| EXERCISE DIRECTIONS |
Below is a listing from which only part is wanted; return exactly the lines from the one with "U1 pin GND: GND -> W21" up to and including the one with "C4: 1uF (+9V, GND) -> 3.3uF (+9V, GND)".

↓

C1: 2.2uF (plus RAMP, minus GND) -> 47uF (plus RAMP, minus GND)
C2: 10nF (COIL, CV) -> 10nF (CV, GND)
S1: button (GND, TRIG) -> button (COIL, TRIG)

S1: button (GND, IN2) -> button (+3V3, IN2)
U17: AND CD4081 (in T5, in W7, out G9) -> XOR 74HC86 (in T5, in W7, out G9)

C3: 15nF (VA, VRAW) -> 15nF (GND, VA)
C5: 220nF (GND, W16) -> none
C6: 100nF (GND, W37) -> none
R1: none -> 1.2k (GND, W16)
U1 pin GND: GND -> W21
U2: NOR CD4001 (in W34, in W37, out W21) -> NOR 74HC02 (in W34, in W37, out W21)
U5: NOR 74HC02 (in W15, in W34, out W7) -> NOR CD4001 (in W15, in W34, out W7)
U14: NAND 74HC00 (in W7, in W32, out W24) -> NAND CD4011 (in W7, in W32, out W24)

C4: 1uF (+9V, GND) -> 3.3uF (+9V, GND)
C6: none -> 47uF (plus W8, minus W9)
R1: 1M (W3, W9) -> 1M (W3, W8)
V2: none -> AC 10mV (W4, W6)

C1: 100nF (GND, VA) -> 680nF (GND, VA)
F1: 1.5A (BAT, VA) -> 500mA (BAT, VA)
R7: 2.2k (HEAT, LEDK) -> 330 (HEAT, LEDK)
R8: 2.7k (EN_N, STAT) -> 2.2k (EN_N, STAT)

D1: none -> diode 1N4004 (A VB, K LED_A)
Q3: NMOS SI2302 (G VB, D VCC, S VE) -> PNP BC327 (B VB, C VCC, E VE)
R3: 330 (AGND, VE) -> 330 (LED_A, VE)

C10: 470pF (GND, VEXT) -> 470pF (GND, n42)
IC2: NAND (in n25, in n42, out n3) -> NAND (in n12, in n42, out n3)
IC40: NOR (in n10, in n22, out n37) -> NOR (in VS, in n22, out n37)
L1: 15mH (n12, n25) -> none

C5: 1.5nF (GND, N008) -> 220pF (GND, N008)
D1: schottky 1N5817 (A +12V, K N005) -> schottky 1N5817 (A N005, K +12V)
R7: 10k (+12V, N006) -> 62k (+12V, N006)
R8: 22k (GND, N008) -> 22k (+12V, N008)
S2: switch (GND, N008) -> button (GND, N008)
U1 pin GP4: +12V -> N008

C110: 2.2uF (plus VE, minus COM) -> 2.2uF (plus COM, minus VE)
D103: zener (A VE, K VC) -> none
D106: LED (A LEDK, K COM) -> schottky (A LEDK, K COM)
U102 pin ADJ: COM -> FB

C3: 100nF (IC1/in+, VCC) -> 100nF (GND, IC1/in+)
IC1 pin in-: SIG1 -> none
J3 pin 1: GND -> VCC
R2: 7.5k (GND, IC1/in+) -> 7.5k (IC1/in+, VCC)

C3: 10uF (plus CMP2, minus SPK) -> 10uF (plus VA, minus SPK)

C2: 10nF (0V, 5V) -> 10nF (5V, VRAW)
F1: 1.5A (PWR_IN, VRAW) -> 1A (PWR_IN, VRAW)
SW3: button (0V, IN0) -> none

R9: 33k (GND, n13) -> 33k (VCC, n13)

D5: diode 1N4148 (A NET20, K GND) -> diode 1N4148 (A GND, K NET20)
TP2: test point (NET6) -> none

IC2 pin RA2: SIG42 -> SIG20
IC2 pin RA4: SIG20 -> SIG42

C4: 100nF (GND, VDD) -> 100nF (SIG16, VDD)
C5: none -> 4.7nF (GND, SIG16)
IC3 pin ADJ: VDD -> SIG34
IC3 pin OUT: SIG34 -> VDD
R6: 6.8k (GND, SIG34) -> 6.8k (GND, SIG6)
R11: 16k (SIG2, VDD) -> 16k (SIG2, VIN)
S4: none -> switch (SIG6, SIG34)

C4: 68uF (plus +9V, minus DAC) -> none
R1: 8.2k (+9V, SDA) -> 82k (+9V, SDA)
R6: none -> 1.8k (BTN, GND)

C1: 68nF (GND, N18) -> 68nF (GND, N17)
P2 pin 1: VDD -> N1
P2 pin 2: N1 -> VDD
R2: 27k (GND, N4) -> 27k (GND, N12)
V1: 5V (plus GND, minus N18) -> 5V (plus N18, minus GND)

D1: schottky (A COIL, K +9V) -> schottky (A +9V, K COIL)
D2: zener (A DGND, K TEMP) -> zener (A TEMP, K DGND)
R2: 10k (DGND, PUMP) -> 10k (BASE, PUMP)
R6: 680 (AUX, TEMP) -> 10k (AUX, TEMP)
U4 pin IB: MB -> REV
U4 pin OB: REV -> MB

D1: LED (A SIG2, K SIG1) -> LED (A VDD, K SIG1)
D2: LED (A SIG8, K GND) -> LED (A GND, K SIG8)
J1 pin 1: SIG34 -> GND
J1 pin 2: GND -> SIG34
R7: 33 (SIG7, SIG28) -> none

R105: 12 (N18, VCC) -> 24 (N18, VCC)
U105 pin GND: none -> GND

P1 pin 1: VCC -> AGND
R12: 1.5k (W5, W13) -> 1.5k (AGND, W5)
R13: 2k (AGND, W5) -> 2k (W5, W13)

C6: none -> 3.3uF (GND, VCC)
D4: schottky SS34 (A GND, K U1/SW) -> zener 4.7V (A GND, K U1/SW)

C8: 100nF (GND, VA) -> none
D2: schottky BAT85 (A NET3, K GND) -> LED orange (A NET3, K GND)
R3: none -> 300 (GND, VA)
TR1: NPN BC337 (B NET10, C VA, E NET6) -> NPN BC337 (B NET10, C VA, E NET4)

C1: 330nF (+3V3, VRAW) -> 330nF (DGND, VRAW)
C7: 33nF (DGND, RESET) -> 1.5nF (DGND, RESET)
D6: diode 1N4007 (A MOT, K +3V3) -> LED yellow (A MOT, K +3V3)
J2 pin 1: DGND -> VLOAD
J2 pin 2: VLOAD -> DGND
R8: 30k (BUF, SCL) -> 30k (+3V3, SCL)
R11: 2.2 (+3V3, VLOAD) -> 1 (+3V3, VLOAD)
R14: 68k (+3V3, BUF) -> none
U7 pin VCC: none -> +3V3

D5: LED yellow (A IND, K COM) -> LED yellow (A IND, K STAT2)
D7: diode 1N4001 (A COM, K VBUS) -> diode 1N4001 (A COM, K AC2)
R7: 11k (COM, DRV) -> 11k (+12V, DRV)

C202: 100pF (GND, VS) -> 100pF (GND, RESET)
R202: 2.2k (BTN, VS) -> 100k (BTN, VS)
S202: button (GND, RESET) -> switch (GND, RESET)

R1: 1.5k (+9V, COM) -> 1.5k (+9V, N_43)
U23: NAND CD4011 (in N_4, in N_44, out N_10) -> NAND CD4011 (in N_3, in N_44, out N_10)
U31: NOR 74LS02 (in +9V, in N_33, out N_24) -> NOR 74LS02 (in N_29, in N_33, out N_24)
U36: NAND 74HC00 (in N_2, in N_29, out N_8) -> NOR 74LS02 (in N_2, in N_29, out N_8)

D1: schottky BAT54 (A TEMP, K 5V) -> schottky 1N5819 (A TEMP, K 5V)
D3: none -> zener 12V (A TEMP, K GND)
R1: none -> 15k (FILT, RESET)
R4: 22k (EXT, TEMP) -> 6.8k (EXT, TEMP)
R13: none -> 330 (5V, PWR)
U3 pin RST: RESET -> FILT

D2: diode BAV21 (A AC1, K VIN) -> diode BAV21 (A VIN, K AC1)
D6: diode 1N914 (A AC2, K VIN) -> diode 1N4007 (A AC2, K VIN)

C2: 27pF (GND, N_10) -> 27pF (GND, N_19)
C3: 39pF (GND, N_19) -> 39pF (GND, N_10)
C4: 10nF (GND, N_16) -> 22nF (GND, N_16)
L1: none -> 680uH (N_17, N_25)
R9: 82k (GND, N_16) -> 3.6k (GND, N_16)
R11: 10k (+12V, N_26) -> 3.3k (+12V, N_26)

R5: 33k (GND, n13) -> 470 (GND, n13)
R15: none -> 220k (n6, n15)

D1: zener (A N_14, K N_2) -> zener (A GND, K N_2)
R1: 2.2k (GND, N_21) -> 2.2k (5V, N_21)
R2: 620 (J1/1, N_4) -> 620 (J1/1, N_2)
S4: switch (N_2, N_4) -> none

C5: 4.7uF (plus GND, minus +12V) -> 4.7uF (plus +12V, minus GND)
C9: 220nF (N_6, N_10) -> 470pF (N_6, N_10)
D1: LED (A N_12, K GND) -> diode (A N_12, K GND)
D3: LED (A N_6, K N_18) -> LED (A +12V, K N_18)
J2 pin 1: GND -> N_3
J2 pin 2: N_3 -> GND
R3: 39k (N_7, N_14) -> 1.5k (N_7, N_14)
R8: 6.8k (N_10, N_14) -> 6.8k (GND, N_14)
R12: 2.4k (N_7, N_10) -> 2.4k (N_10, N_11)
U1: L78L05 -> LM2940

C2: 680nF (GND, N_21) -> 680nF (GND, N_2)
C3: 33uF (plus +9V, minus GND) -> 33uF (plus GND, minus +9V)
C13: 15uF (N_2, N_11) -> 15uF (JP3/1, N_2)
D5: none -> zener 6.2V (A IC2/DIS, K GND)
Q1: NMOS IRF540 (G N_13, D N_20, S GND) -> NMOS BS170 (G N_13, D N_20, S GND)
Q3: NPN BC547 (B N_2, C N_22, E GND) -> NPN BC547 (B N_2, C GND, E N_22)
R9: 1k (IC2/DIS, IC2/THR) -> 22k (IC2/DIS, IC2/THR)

↑

| ANSWER |
U1 pin GND: GND -> W21
U2: NOR CD4001 (in W34, in W37, out W21) -> NOR 74HC02 (in W34, in W37, out W21)
U5: NOR 74HC02 (in W15, in W34, out W7) -> NOR CD4001 (in W15, in W34, out W7)
U14: NAND 74HC00 (in W7, in W32, out W24) -> NAND CD4011 (in W7, in W32, out W24)

C4: 1uF (+9V, GND) -> 3.3uF (+9V, GND)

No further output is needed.